BEGIN Data

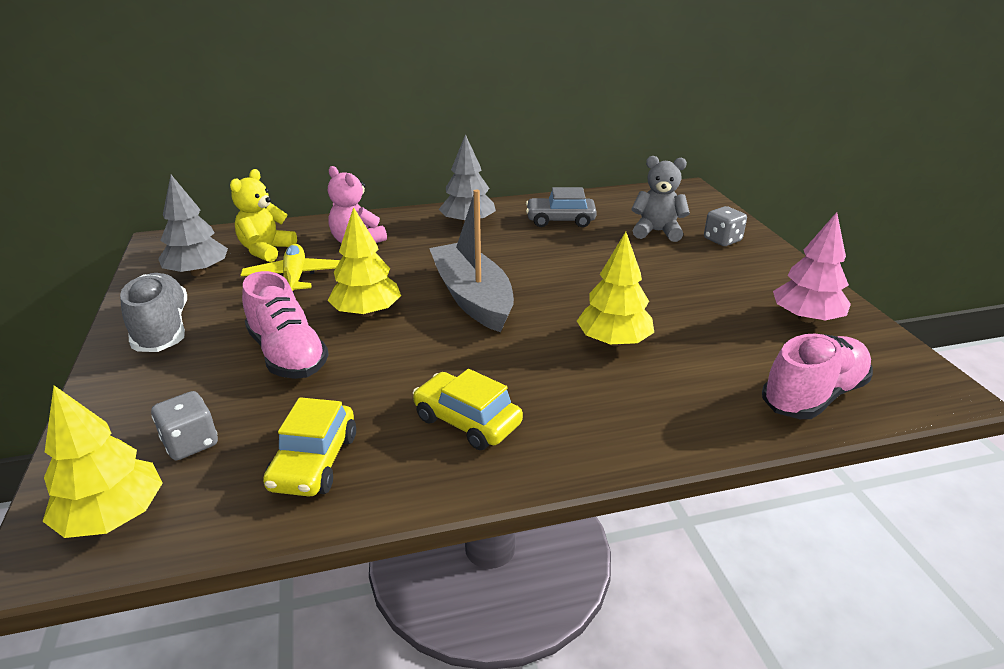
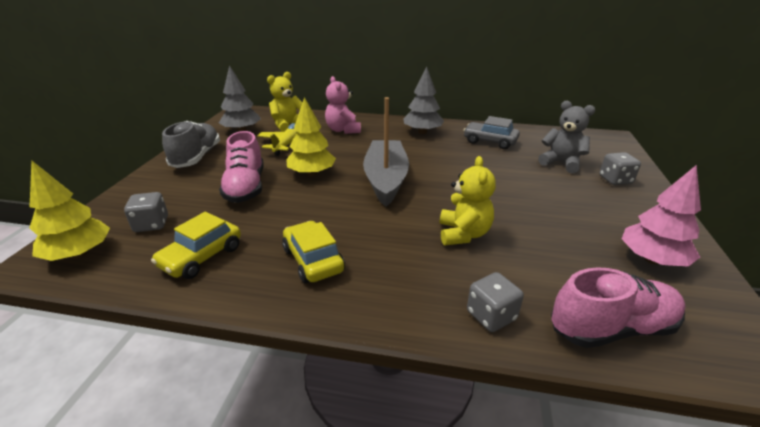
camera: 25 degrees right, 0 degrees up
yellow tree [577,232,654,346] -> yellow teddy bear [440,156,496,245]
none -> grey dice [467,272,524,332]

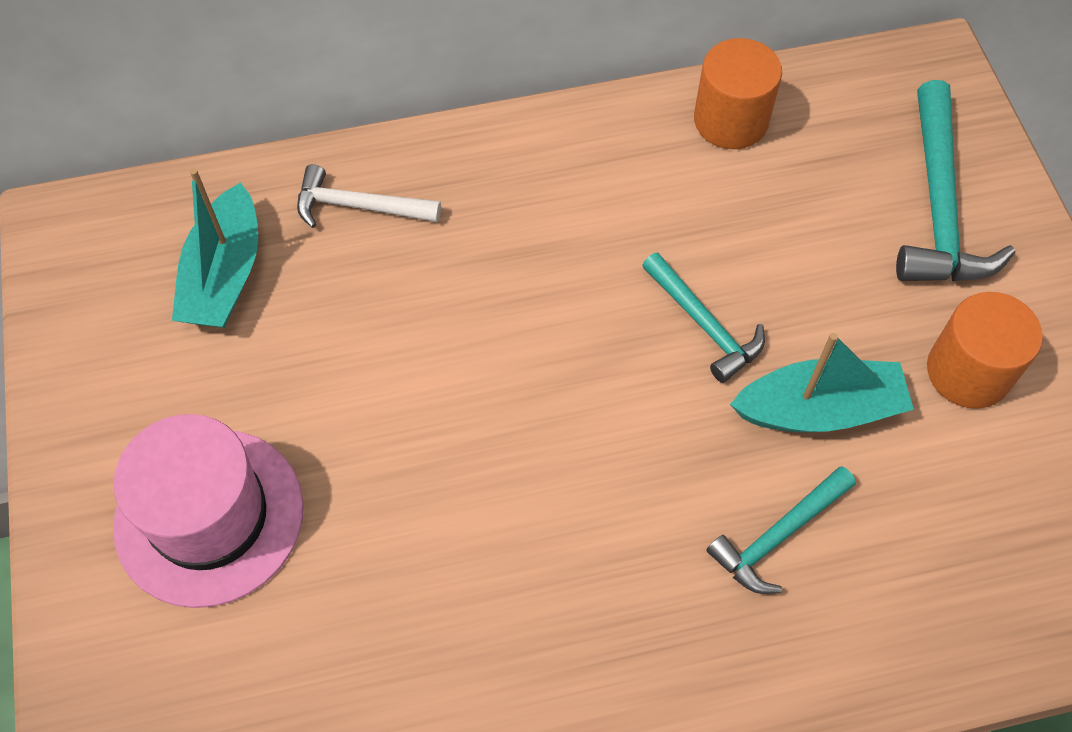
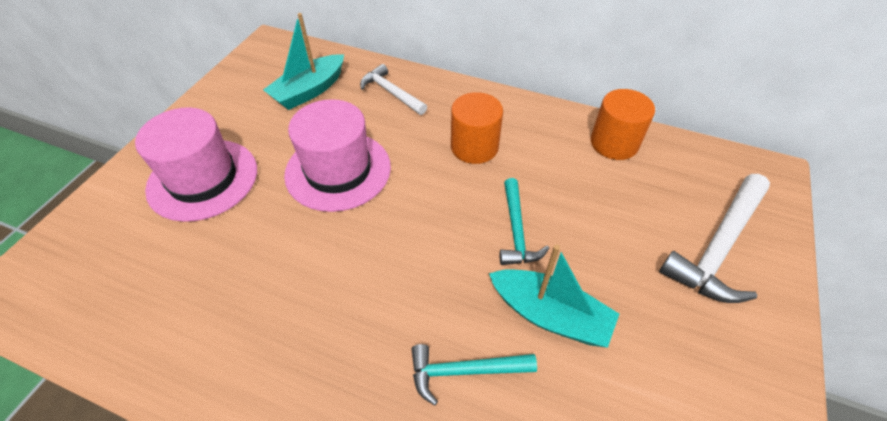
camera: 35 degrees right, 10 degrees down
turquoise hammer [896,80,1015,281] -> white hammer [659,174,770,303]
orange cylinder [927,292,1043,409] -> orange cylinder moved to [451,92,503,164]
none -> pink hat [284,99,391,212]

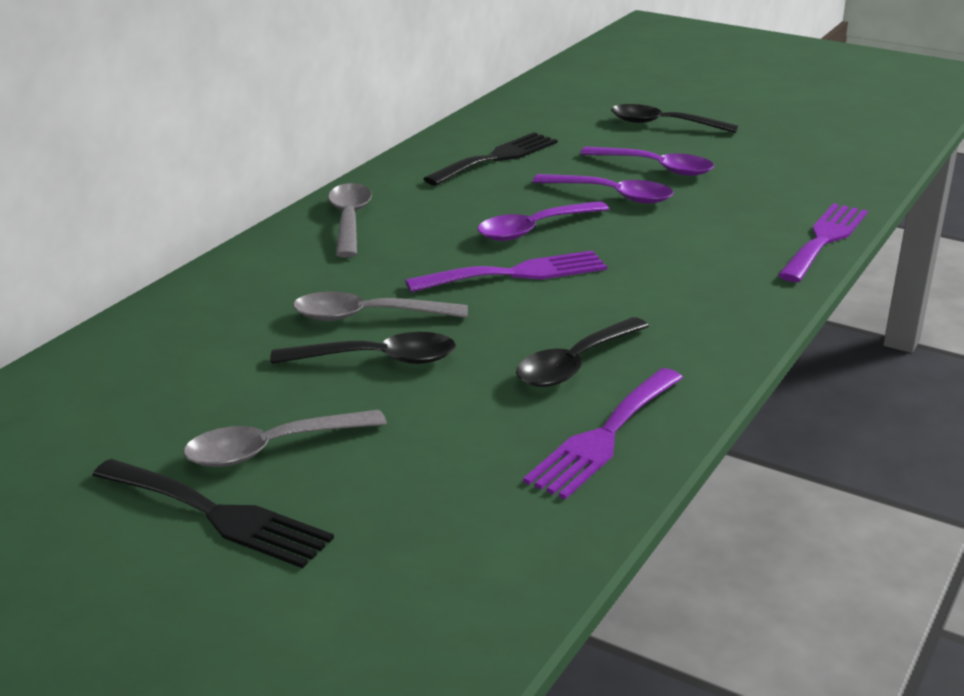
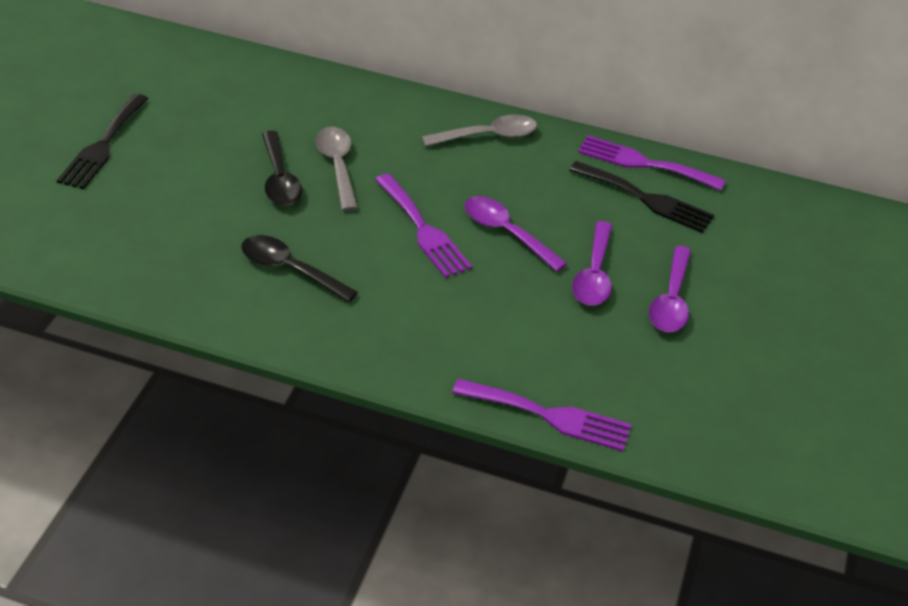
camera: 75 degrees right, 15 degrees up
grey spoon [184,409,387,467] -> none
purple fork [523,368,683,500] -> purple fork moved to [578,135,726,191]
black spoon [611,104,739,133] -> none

END Data
BEGIN Data

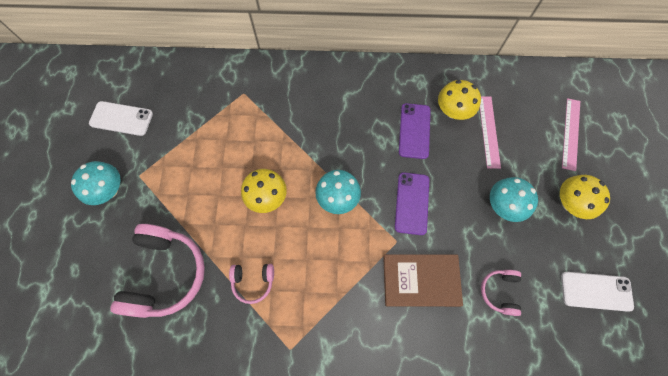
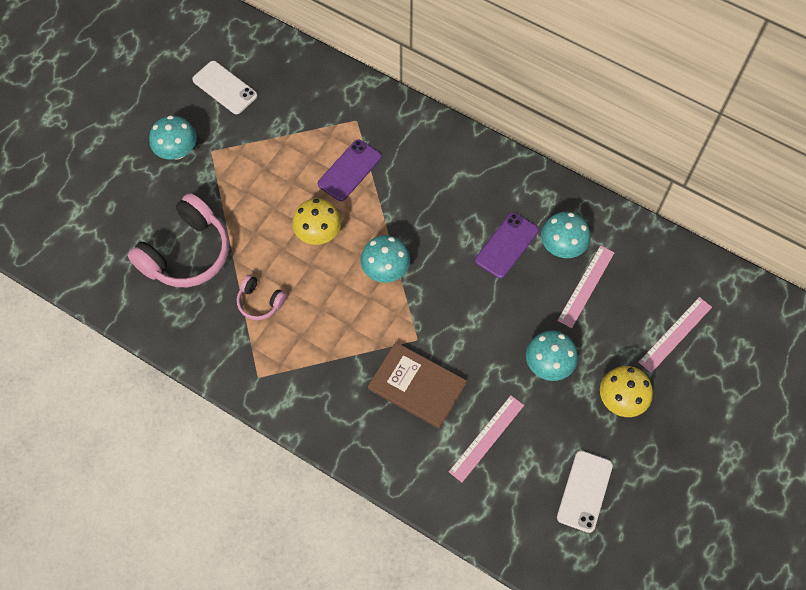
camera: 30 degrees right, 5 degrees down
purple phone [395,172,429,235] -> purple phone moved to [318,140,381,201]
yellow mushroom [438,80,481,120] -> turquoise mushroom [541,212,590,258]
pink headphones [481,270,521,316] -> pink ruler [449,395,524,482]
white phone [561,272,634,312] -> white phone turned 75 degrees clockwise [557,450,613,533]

END Data

Exercise goal: The lines that mention the word "degrees" should be pulled from the records above.

Response for this exercise:
camera: 25 degrees right, 0 degrees up
camera: 35 degrees right, 10 degrees down
camera: 75 degrees right, 15 degrees up
camera: 30 degrees right, 5 degrees down
white phone [561,272,634,312] -> white phone turned 75 degrees clockwise [557,450,613,533]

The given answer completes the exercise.